#### [Source material]
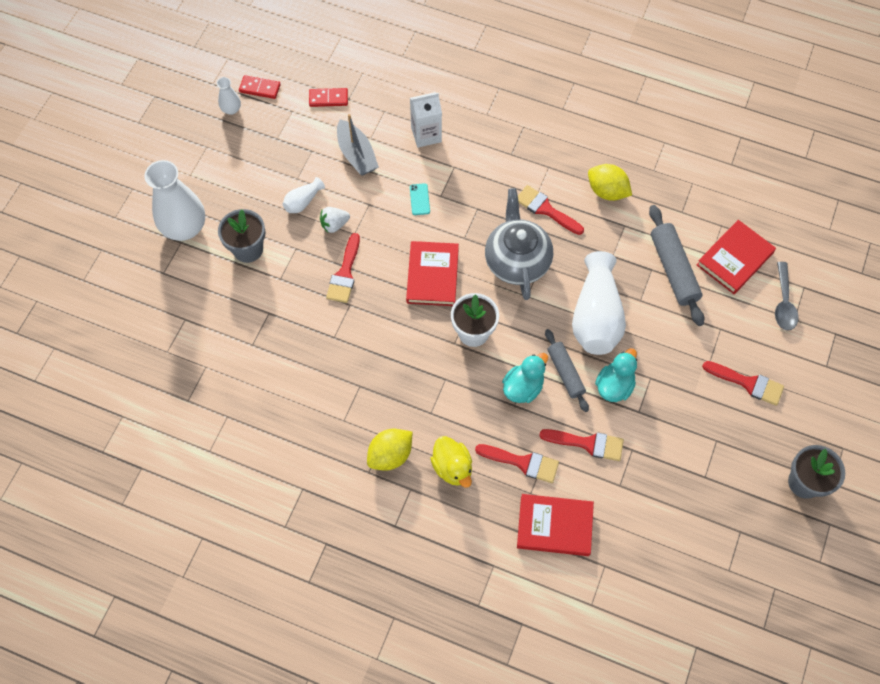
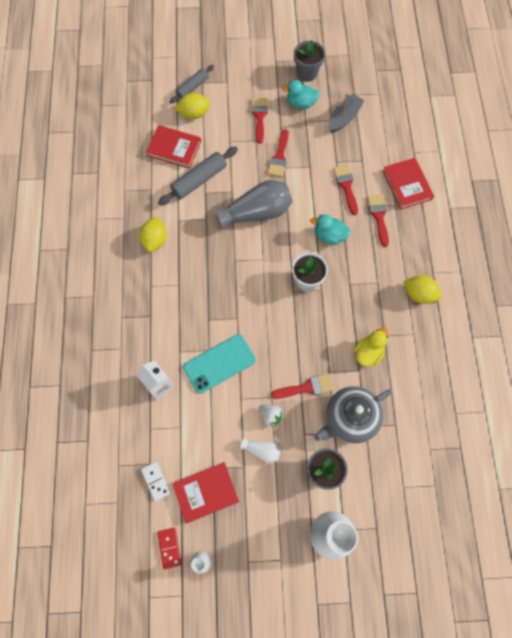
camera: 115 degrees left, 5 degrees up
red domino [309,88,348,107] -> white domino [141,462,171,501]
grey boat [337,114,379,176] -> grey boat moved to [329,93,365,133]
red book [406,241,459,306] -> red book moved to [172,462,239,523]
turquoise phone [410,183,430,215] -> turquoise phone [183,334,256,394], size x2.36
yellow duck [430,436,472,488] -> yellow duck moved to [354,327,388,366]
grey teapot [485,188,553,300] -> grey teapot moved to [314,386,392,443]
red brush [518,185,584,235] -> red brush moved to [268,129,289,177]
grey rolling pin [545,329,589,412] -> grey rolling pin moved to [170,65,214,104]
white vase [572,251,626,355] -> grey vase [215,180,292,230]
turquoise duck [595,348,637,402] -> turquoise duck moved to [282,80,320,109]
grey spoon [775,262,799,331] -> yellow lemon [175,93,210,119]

#### [Task statement]
Report the number of lines in the material above that include the string "yellow". Nothing else belongs in the answer.

#### [Response to the task]
2